WHAT THE TASK REQUIRES →
Once you find the line with "blue cutting board: 3 -> 2" in the data that follows, repeat it and every line after it exactly, through the line with "yellow rolling pin: 2 -> 1".

RECORDS PROVIDED →
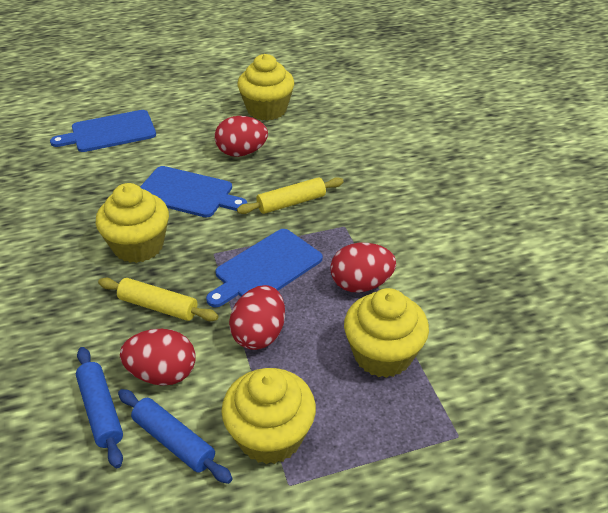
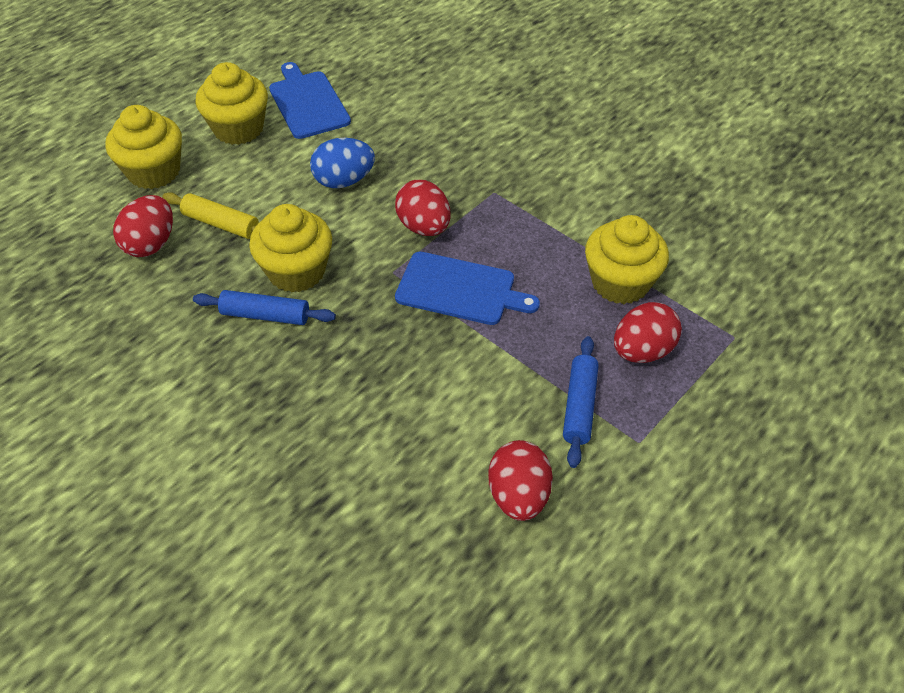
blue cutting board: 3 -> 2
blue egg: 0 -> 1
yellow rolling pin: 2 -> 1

==

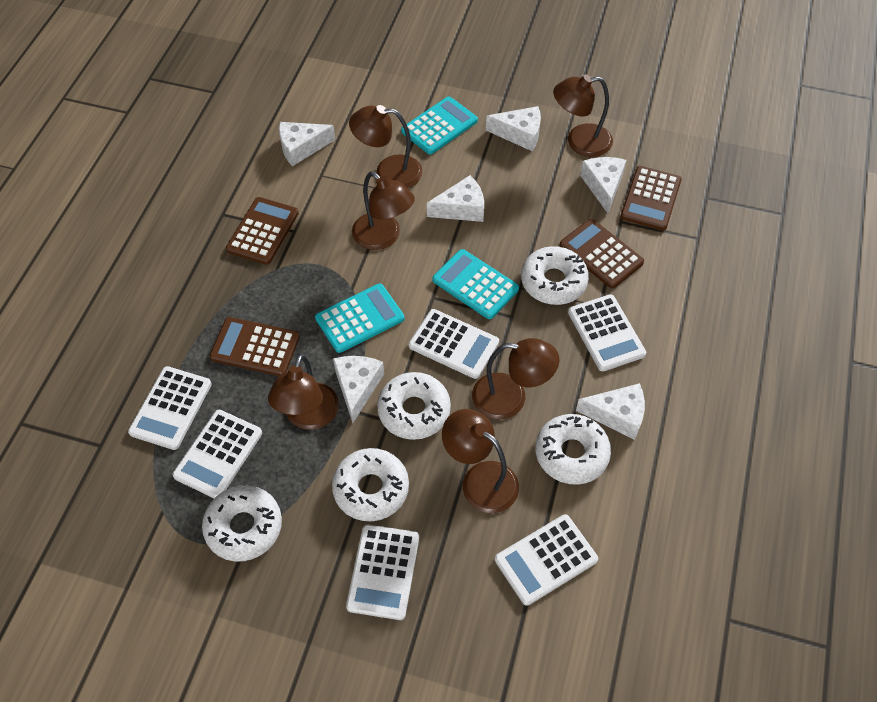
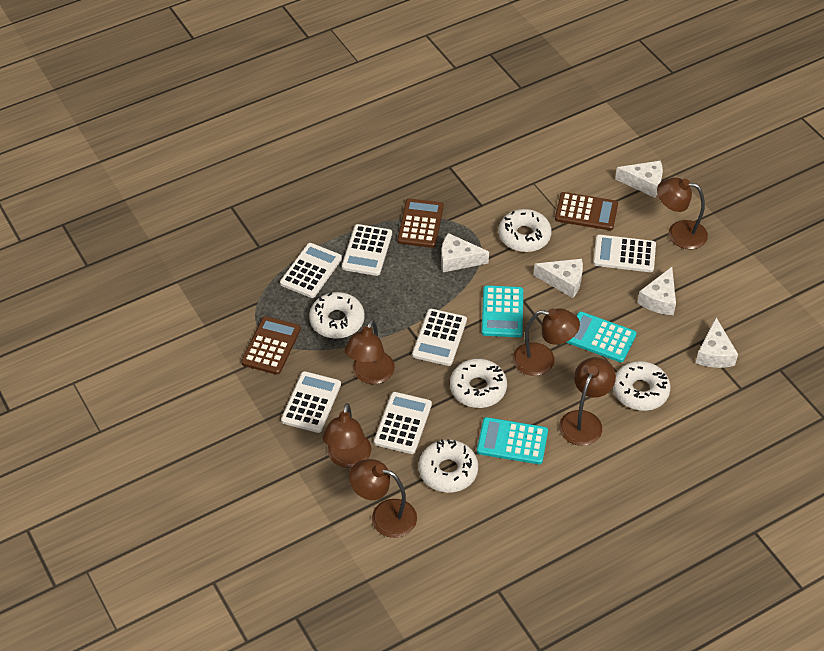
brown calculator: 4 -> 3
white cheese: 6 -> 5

REPLY TO THE EXERCISE →
blue cutting board: 3 -> 2
blue egg: 0 -> 1
yellow rolling pin: 2 -> 1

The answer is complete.